··· Information
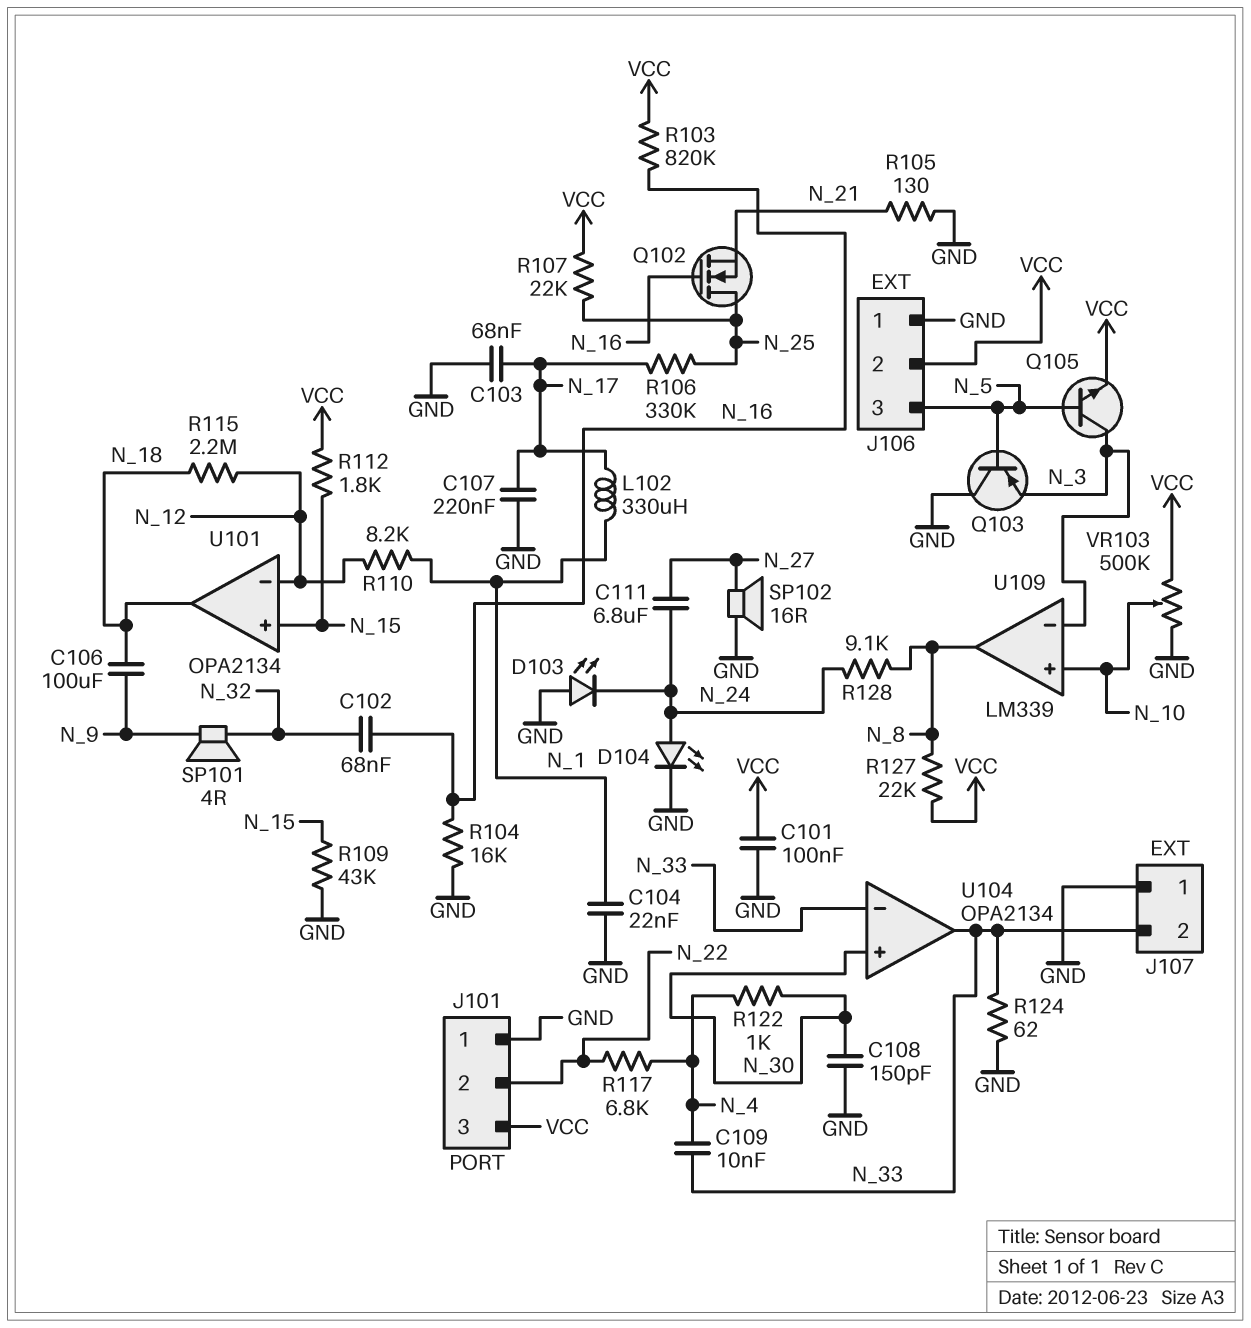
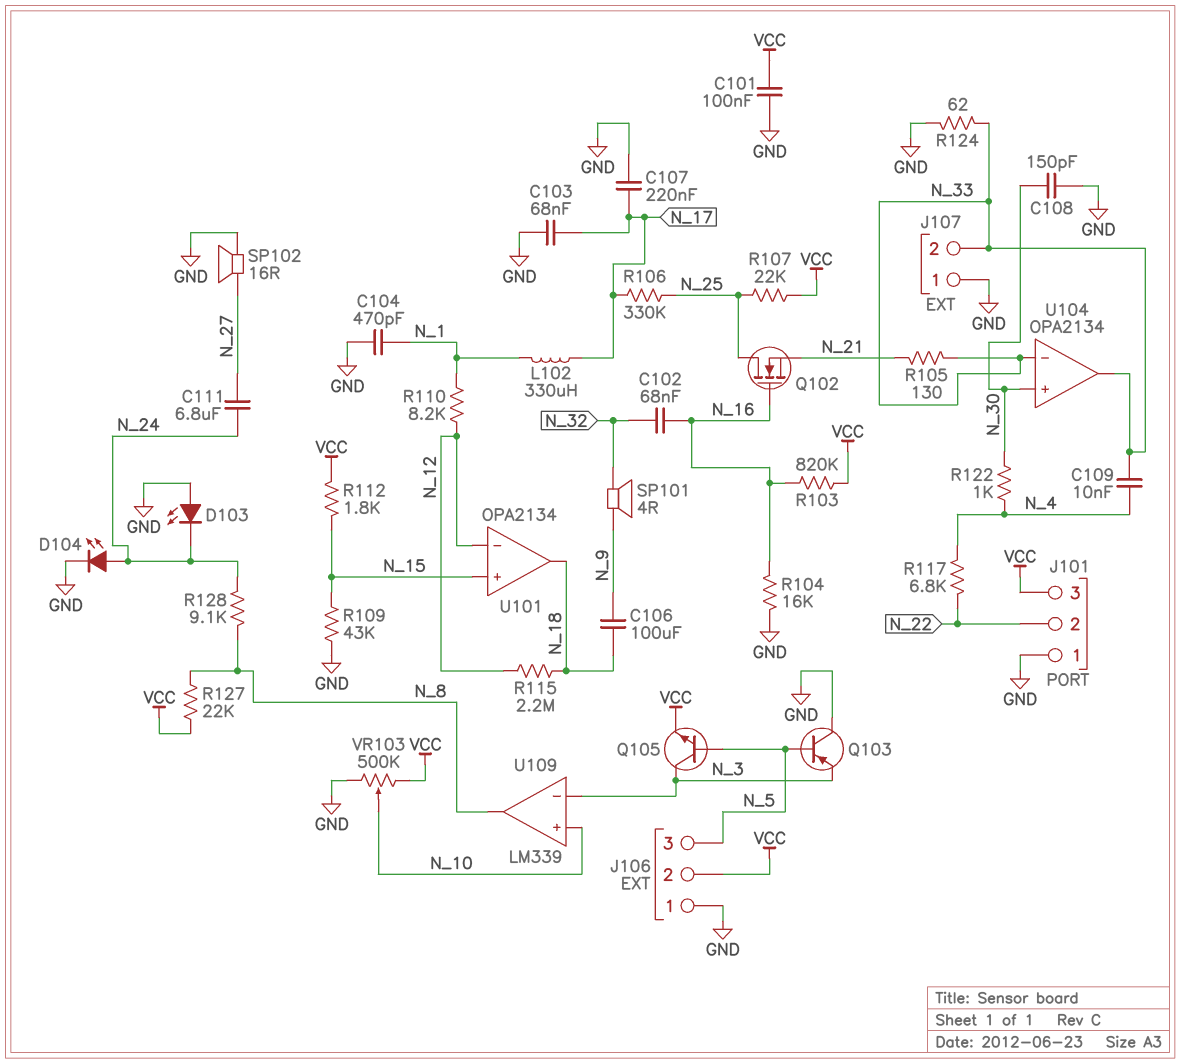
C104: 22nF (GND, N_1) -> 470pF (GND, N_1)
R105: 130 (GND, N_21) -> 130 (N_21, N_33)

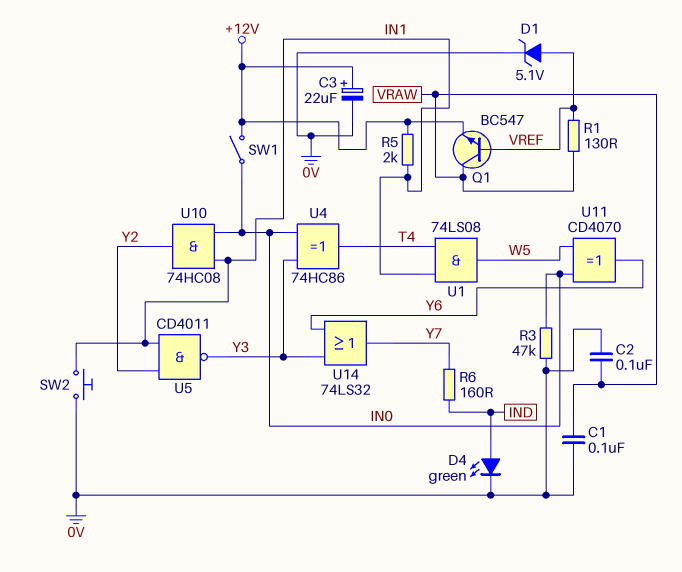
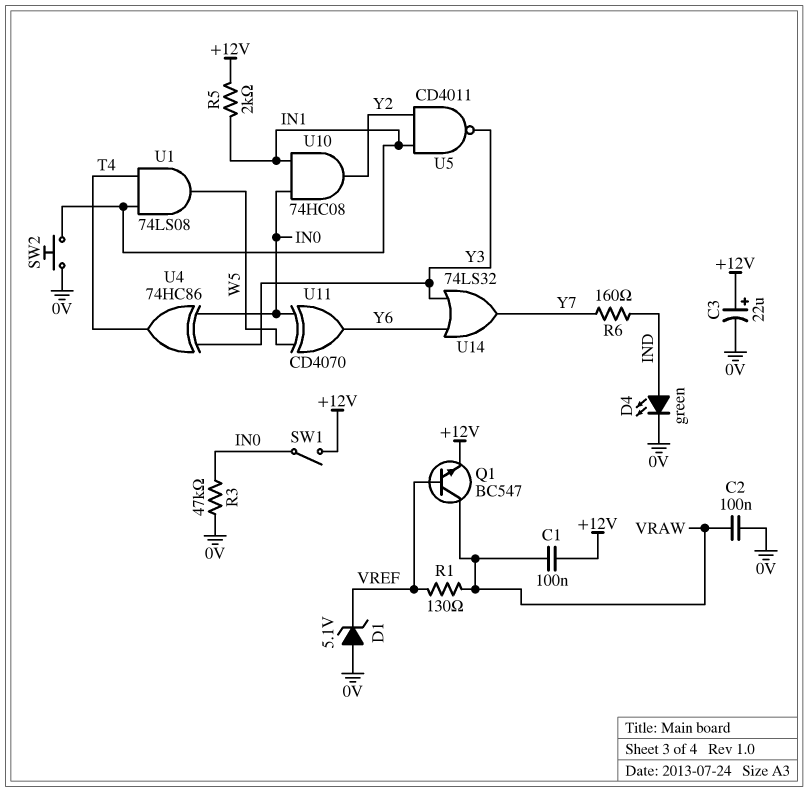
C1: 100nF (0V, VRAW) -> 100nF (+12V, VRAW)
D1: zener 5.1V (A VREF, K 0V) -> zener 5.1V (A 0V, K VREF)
······
··· Information
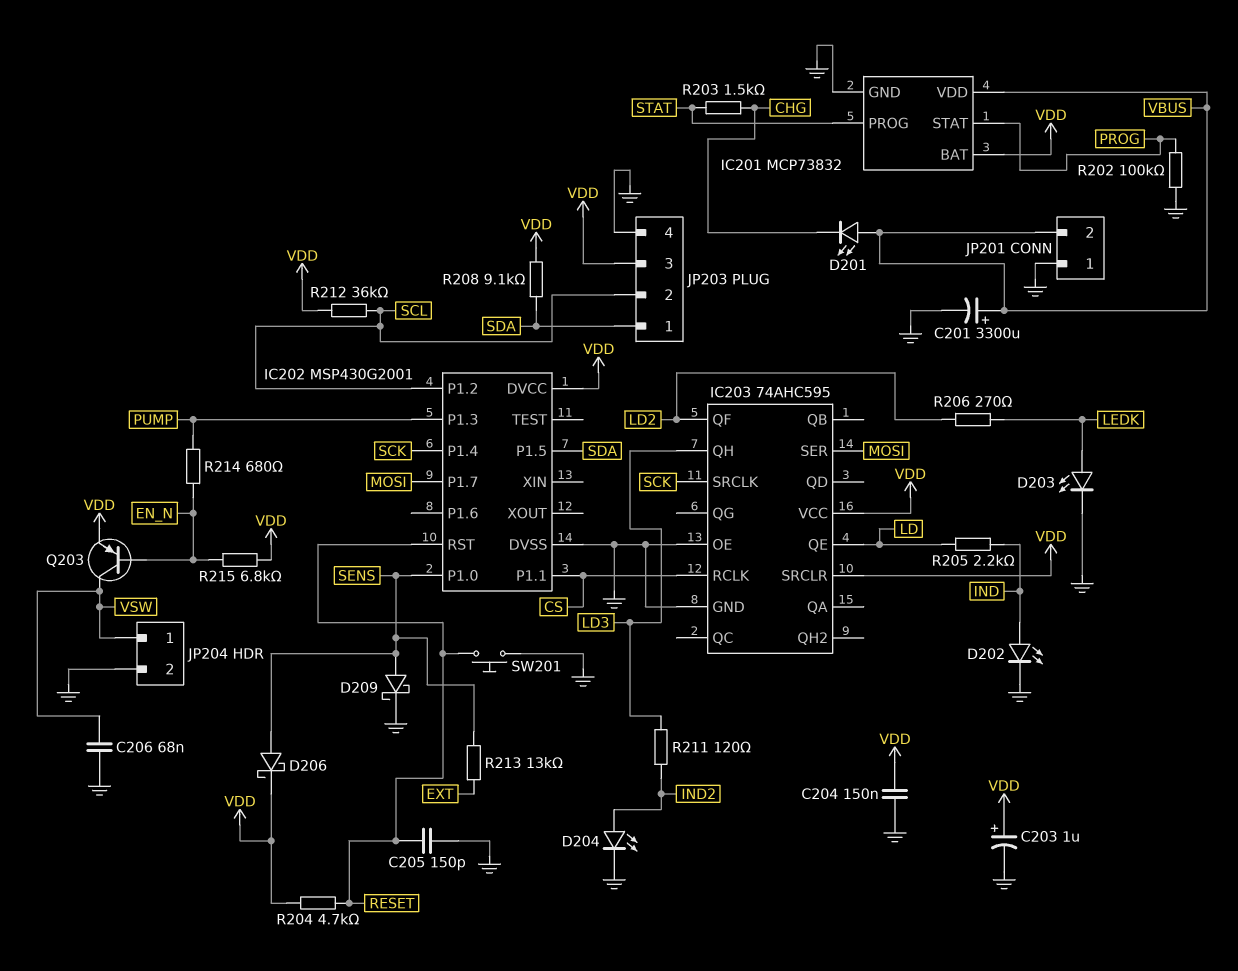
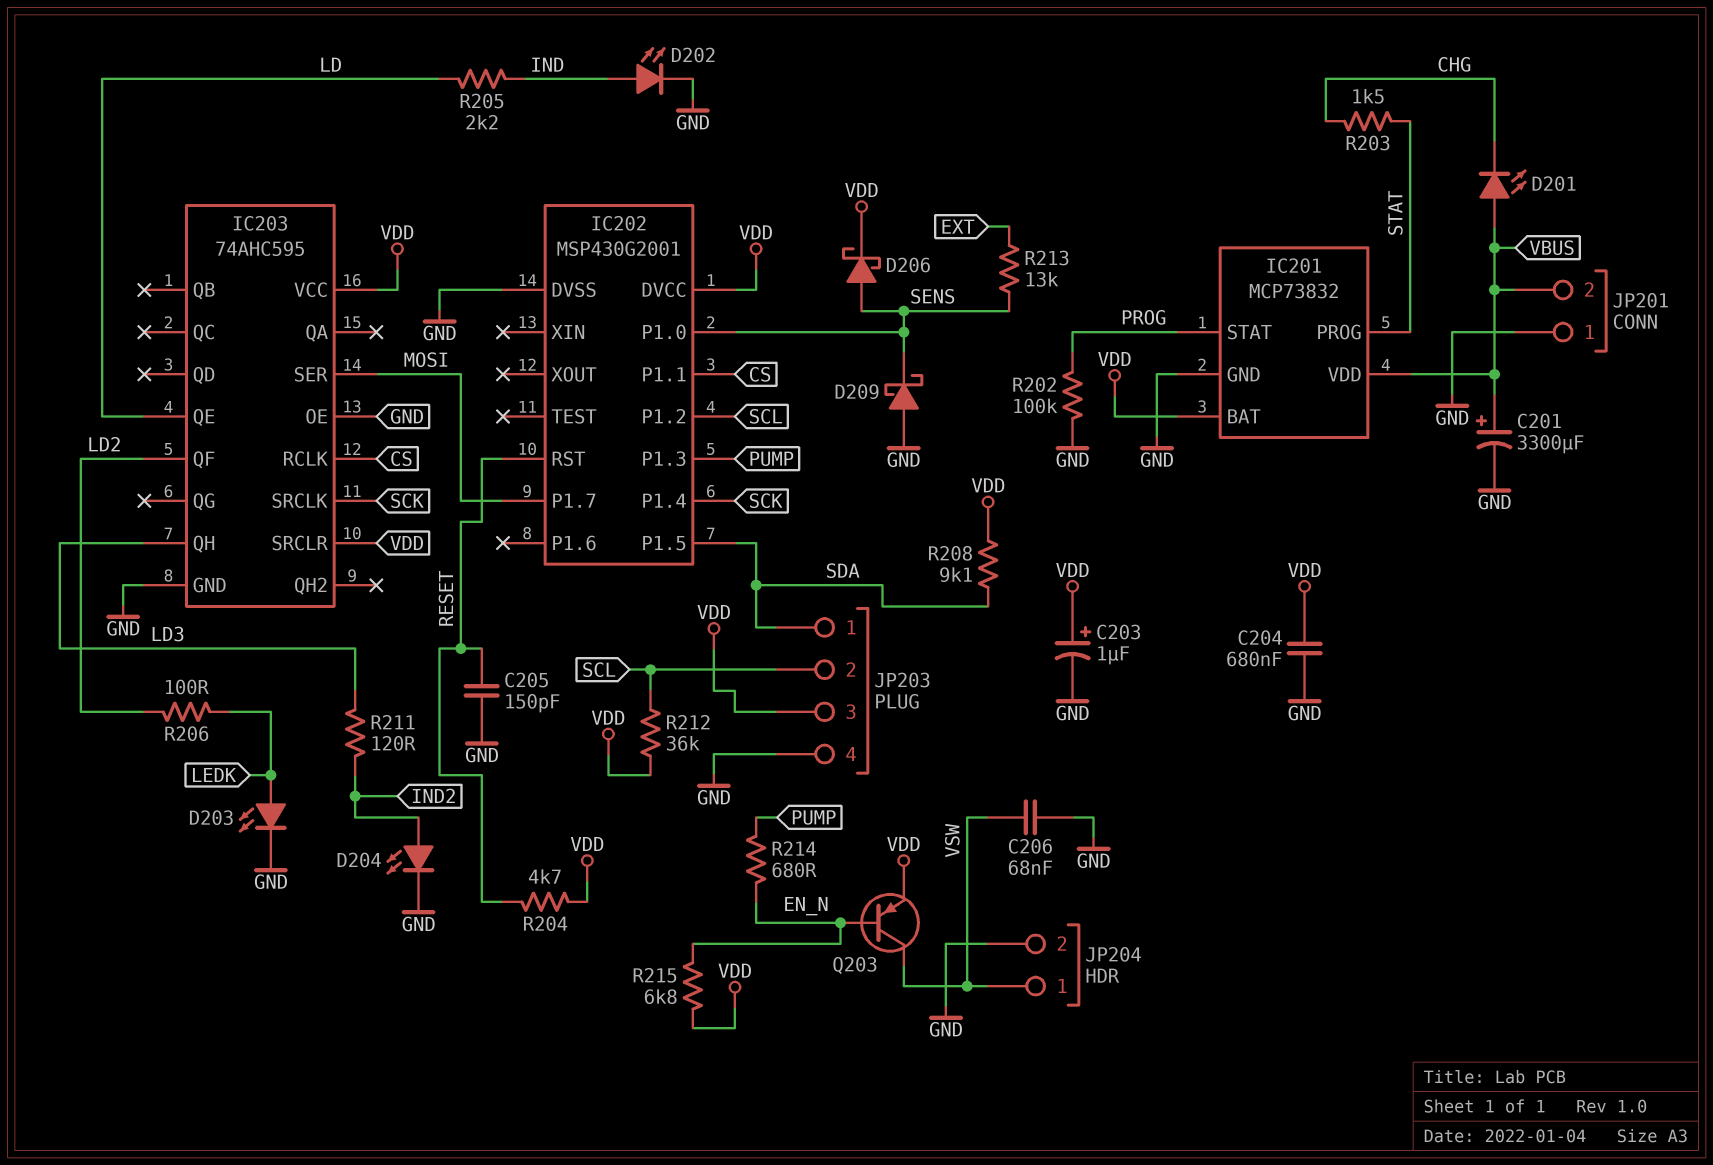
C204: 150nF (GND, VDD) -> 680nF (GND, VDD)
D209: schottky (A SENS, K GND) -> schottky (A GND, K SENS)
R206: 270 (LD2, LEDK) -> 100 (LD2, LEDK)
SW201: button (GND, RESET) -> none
······
> Task statement: From the data above, retype only the lines starting with the line with "R105: 130 (GND, N_21) -> 130 (N_21, N_33)" and going on through the line with "D1: zener 5.1V", exactly, leaving out the pictures.

> Written answer:
R105: 130 (GND, N_21) -> 130 (N_21, N_33)

C1: 100nF (0V, VRAW) -> 100nF (+12V, VRAW)
D1: zener 5.1V (A VREF, K 0V) -> zener 5.1V (A 0V, K VREF)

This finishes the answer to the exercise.